++++ Stored data ++++

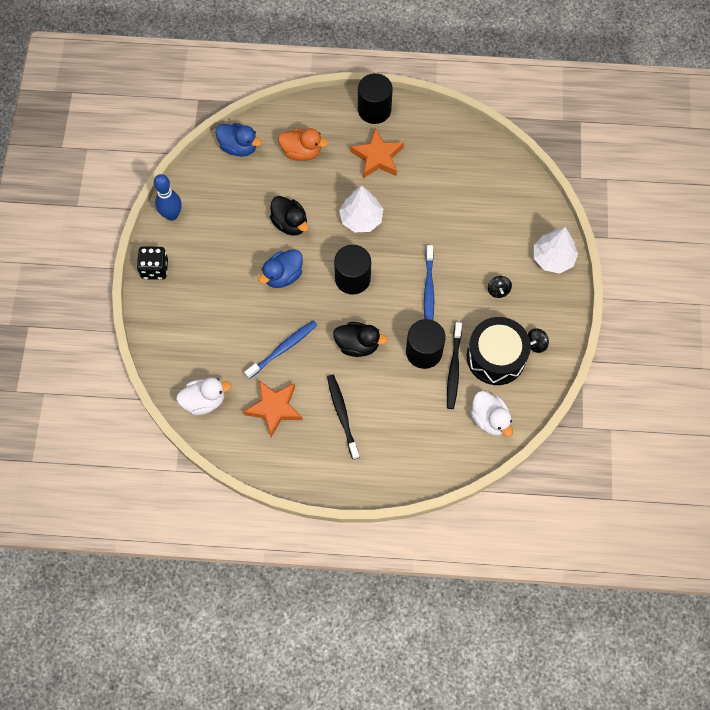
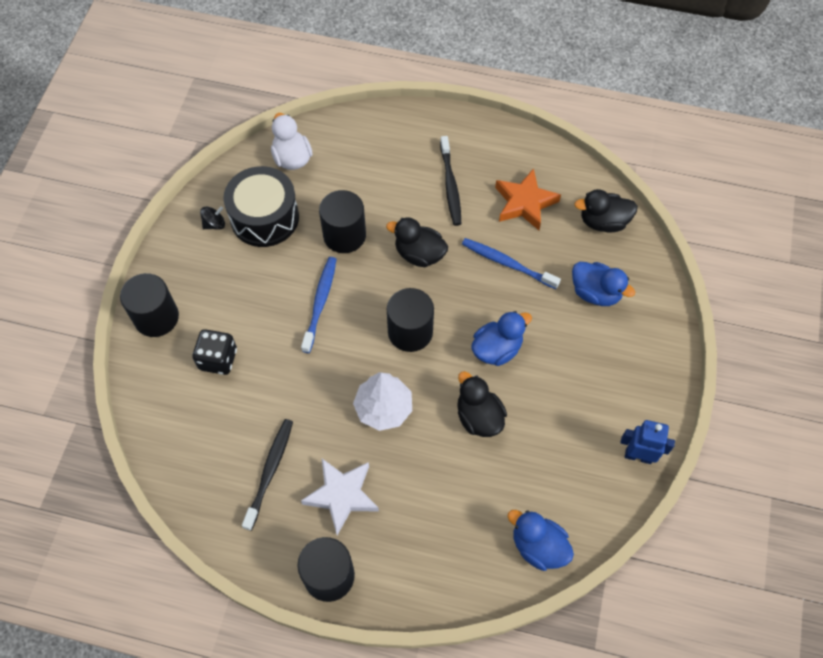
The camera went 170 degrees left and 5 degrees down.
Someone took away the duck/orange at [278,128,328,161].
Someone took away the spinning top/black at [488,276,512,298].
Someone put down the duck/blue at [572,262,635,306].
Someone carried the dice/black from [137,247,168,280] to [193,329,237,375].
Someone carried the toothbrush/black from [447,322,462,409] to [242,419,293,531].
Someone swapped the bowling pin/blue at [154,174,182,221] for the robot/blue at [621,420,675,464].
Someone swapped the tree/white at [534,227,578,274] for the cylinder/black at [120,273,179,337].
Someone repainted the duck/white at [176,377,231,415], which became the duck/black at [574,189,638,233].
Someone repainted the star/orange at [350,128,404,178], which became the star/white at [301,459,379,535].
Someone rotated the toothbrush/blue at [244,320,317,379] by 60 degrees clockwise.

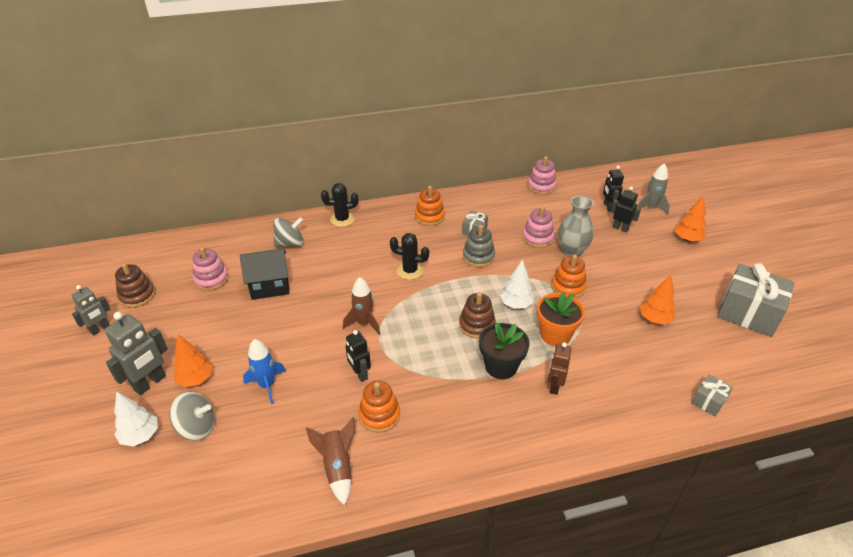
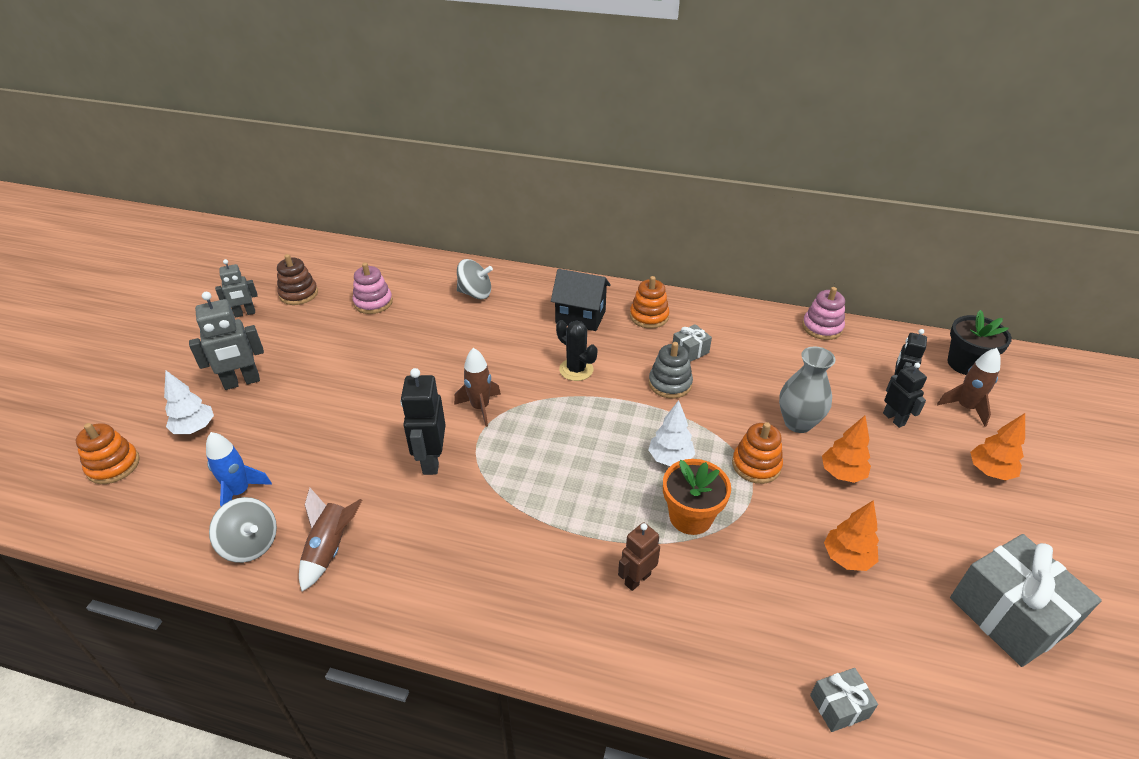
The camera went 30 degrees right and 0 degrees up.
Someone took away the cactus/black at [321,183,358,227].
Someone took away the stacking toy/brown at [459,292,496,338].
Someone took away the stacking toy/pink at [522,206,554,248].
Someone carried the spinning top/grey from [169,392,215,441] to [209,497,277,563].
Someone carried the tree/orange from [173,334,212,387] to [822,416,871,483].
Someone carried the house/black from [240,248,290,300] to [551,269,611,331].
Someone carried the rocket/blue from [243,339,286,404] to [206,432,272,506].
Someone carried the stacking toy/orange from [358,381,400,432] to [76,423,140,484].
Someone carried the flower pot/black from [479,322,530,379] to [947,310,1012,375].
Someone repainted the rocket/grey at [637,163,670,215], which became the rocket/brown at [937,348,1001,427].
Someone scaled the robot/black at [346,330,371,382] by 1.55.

++++
++++ Stored data ++++

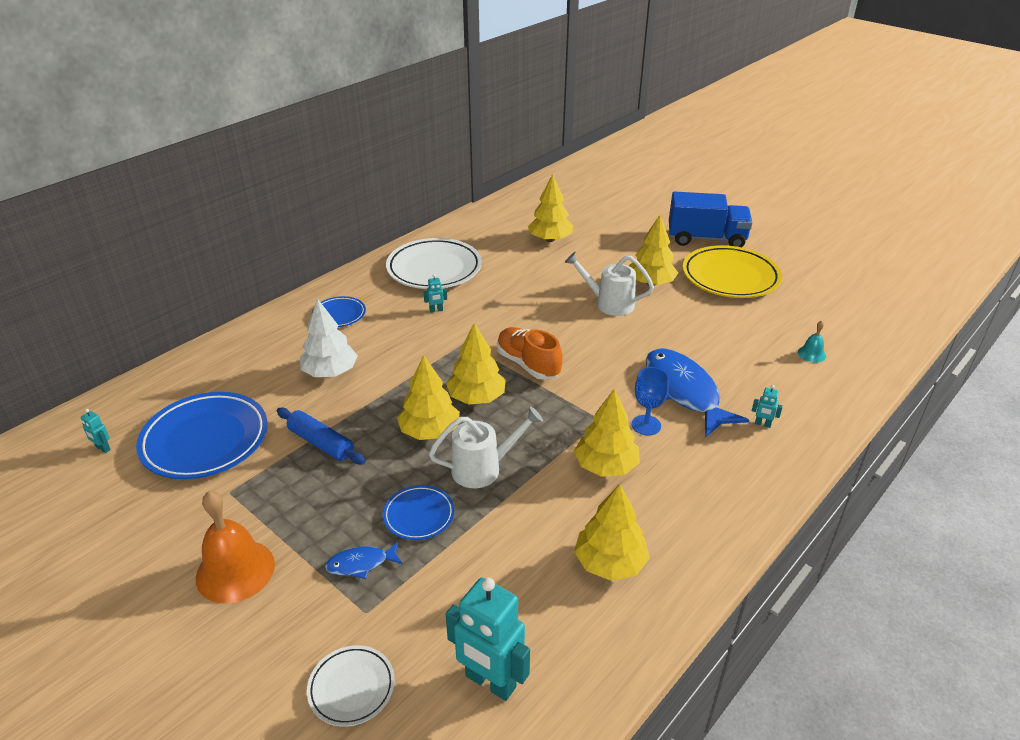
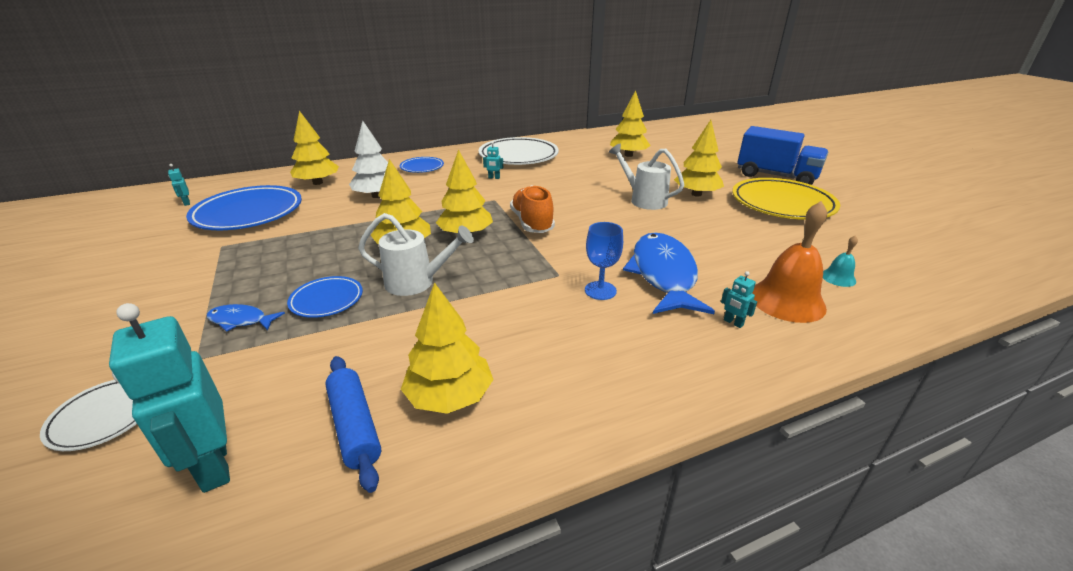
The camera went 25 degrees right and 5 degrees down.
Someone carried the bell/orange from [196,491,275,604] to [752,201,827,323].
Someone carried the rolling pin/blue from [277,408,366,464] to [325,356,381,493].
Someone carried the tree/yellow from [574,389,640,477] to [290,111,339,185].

++++

# What you should do:
Only lines containing the string "which" belong in the answer; find them in the data above and copy them.

# Completed task:
Someone repainted the duck/white at [176,377,231,415], which became the duck/black at [574,189,638,233].
Someone repainted the star/orange at [350,128,404,178], which became the star/white at [301,459,379,535].
Someone repainted the rocket/grey at [637,163,670,215], which became the rocket/brown at [937,348,1001,427].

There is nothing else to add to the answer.